(Extracted data entries)
┌──

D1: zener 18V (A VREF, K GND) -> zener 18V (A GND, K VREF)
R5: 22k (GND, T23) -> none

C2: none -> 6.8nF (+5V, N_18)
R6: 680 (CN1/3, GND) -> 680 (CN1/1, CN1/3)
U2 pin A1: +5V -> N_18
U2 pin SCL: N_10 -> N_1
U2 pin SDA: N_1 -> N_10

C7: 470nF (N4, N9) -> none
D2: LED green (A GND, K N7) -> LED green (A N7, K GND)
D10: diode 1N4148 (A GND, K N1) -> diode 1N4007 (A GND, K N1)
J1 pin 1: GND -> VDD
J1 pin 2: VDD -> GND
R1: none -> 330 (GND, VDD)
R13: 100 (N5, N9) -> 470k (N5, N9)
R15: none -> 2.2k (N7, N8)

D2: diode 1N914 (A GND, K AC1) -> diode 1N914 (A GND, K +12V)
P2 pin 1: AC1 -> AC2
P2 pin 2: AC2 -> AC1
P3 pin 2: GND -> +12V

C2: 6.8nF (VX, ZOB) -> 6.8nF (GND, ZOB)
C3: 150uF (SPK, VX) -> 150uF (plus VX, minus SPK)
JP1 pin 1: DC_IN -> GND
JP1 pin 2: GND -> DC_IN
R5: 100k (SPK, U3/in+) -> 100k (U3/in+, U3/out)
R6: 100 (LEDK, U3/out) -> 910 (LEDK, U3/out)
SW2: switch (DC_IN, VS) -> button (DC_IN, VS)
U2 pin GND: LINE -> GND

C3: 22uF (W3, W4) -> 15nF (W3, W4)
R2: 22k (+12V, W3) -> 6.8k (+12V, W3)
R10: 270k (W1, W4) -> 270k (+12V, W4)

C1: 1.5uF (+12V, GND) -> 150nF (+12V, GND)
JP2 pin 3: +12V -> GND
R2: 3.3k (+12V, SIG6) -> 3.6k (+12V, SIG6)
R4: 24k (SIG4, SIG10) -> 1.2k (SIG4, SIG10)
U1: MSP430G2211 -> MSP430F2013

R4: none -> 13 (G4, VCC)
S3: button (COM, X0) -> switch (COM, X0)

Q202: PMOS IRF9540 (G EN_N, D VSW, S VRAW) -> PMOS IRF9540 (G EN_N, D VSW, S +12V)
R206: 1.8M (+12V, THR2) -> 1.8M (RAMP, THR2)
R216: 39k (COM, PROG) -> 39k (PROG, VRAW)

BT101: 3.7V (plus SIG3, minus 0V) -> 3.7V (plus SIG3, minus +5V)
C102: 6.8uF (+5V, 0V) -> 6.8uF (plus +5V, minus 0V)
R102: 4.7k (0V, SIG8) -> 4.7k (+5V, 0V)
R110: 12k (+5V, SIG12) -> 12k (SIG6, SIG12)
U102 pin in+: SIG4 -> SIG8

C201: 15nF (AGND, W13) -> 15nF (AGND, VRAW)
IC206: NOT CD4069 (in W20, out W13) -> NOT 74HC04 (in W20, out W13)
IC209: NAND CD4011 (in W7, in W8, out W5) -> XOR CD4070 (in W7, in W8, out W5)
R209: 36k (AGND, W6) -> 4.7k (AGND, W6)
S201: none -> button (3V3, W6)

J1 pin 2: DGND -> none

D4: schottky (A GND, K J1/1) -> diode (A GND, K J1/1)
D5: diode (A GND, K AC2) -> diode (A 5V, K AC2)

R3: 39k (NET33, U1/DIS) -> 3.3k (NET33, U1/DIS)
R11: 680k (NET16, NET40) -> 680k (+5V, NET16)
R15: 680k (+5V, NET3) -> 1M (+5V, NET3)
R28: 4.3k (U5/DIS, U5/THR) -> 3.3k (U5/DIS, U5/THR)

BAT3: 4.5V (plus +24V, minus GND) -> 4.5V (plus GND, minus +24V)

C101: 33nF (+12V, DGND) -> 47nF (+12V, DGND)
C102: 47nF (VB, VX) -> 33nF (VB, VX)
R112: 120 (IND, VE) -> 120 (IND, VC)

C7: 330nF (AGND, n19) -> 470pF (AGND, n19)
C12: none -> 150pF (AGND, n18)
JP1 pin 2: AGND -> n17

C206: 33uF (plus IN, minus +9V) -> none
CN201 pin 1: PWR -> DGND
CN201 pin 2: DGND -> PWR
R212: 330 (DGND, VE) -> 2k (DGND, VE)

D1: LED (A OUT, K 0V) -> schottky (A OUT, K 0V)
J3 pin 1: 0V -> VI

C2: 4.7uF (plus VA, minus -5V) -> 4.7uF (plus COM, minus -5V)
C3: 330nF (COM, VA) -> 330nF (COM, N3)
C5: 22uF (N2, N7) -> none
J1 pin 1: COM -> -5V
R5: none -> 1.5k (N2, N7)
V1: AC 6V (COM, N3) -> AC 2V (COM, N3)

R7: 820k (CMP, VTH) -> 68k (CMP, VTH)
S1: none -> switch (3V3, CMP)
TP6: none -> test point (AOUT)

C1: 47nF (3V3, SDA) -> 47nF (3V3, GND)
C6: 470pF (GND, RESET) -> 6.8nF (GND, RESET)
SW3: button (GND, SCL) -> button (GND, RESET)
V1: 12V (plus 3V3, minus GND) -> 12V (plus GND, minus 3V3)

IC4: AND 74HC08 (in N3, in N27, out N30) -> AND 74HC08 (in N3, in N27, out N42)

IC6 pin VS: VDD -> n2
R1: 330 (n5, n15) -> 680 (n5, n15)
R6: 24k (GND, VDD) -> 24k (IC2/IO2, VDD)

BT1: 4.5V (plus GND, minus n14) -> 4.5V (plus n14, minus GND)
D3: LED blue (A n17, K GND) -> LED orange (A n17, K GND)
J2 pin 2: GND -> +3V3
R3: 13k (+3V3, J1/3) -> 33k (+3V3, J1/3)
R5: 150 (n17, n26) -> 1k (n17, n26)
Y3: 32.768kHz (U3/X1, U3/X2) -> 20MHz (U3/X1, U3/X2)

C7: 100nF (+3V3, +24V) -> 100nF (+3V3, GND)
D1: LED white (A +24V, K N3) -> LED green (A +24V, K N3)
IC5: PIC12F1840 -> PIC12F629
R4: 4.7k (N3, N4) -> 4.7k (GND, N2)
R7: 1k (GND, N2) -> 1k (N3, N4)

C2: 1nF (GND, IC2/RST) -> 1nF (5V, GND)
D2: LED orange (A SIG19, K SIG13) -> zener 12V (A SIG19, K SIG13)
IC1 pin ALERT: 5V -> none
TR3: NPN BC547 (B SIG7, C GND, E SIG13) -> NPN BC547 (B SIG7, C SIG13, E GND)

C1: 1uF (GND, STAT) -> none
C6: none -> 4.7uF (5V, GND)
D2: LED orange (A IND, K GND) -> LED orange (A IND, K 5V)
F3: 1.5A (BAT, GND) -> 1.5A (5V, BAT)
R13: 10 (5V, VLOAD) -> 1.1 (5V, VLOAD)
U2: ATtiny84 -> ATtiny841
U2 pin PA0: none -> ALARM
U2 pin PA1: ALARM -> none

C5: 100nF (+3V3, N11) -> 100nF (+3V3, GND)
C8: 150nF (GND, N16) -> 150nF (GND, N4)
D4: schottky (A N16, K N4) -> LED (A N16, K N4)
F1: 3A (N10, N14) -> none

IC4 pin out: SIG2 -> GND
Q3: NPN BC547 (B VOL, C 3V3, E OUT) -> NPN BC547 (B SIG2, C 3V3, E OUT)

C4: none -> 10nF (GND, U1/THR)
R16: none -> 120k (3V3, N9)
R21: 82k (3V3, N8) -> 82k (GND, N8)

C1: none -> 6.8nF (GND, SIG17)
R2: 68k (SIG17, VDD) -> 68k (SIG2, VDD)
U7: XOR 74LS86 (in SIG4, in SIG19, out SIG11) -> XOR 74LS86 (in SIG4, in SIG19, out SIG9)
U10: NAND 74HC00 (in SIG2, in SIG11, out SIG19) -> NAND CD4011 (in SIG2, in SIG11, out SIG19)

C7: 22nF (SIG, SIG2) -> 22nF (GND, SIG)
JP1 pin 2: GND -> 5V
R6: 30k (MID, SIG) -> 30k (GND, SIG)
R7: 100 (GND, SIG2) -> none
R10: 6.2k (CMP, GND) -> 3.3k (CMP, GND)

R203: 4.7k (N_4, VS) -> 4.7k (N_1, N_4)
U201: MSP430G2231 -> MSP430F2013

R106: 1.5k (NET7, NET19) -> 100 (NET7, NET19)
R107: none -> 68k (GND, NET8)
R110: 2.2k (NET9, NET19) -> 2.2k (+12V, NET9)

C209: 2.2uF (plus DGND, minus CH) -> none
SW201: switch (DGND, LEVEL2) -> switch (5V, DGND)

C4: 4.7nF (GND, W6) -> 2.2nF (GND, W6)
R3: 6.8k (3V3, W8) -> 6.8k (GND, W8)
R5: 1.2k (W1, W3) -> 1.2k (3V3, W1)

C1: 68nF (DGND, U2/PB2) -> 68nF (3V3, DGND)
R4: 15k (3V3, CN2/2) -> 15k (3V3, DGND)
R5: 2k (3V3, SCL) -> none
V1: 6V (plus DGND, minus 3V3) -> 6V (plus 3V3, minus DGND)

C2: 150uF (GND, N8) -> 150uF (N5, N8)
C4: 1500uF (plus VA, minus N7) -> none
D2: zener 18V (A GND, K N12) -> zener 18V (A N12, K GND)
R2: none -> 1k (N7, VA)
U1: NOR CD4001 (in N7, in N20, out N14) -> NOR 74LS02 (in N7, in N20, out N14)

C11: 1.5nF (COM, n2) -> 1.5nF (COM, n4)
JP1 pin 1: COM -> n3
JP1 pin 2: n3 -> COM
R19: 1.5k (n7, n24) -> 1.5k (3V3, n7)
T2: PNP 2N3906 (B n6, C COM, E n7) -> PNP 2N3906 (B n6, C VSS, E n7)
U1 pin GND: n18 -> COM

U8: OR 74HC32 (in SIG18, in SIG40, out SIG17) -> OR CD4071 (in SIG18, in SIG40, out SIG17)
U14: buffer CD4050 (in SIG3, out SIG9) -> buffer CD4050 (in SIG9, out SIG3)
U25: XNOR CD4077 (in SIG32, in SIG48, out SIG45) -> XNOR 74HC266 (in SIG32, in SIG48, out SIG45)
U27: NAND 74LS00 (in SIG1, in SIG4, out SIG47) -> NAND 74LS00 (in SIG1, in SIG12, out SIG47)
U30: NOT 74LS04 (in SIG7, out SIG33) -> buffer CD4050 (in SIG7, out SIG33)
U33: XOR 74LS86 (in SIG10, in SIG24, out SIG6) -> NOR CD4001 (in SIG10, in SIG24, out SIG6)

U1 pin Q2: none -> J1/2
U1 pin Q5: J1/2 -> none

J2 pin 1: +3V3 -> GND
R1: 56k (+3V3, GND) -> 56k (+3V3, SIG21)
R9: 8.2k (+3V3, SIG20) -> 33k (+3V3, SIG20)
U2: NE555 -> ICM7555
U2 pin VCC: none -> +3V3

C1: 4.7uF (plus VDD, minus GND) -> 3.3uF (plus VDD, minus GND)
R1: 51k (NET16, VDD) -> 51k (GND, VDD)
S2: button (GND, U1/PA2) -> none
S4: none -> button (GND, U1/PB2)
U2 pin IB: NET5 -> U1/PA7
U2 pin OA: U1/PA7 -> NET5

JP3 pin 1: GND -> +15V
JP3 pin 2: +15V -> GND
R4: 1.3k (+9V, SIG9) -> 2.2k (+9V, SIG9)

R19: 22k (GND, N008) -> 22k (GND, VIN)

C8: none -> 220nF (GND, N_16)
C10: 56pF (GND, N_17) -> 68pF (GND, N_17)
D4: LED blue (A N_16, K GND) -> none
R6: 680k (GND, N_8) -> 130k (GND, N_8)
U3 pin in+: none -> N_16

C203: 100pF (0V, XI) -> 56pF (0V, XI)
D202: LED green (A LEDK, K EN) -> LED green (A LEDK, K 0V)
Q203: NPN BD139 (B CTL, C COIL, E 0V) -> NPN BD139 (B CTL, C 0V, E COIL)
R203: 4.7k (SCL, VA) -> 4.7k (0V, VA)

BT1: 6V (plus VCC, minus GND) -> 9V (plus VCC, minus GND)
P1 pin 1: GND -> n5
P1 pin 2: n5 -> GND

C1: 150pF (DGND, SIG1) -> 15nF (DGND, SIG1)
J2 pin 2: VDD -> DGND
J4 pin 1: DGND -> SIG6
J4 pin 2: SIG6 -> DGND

└──

▶ _WHAT YOU HAVE TO DO_:
Copy the entries above exactly, but only from the line holding "R11: 680k (NET16, NET40) -> 680k (+5V, NET16)" through the line holding "C2: 1nF (GND, IC2/RST) -> 1nF (5V, GND)", both included.

▶ _OUTPUT BELOW_:
R11: 680k (NET16, NET40) -> 680k (+5V, NET16)
R15: 680k (+5V, NET3) -> 1M (+5V, NET3)
R28: 4.3k (U5/DIS, U5/THR) -> 3.3k (U5/DIS, U5/THR)

BAT3: 4.5V (plus +24V, minus GND) -> 4.5V (plus GND, minus +24V)

C101: 33nF (+12V, DGND) -> 47nF (+12V, DGND)
C102: 47nF (VB, VX) -> 33nF (VB, VX)
R112: 120 (IND, VE) -> 120 (IND, VC)

C7: 330nF (AGND, n19) -> 470pF (AGND, n19)
C12: none -> 150pF (AGND, n18)
JP1 pin 2: AGND -> n17

C206: 33uF (plus IN, minus +9V) -> none
CN201 pin 1: PWR -> DGND
CN201 pin 2: DGND -> PWR
R212: 330 (DGND, VE) -> 2k (DGND, VE)

D1: LED (A OUT, K 0V) -> schottky (A OUT, K 0V)
J3 pin 1: 0V -> VI

C2: 4.7uF (plus VA, minus -5V) -> 4.7uF (plus COM, minus -5V)
C3: 330nF (COM, VA) -> 330nF (COM, N3)
C5: 22uF (N2, N7) -> none
J1 pin 1: COM -> -5V
R5: none -> 1.5k (N2, N7)
V1: AC 6V (COM, N3) -> AC 2V (COM, N3)

R7: 820k (CMP, VTH) -> 68k (CMP, VTH)
S1: none -> switch (3V3, CMP)
TP6: none -> test point (AOUT)

C1: 47nF (3V3, SDA) -> 47nF (3V3, GND)
C6: 470pF (GND, RESET) -> 6.8nF (GND, RESET)
SW3: button (GND, SCL) -> button (GND, RESET)
V1: 12V (plus 3V3, minus GND) -> 12V (plus GND, minus 3V3)

IC4: AND 74HC08 (in N3, in N27, out N30) -> AND 74HC08 (in N3, in N27, out N42)

IC6 pin VS: VDD -> n2
R1: 330 (n5, n15) -> 680 (n5, n15)
R6: 24k (GND, VDD) -> 24k (IC2/IO2, VDD)

BT1: 4.5V (plus GND, minus n14) -> 4.5V (plus n14, minus GND)
D3: LED blue (A n17, K GND) -> LED orange (A n17, K GND)
J2 pin 2: GND -> +3V3
R3: 13k (+3V3, J1/3) -> 33k (+3V3, J1/3)
R5: 150 (n17, n26) -> 1k (n17, n26)
Y3: 32.768kHz (U3/X1, U3/X2) -> 20MHz (U3/X1, U3/X2)

C7: 100nF (+3V3, +24V) -> 100nF (+3V3, GND)
D1: LED white (A +24V, K N3) -> LED green (A +24V, K N3)
IC5: PIC12F1840 -> PIC12F629
R4: 4.7k (N3, N4) -> 4.7k (GND, N2)
R7: 1k (GND, N2) -> 1k (N3, N4)

C2: 1nF (GND, IC2/RST) -> 1nF (5V, GND)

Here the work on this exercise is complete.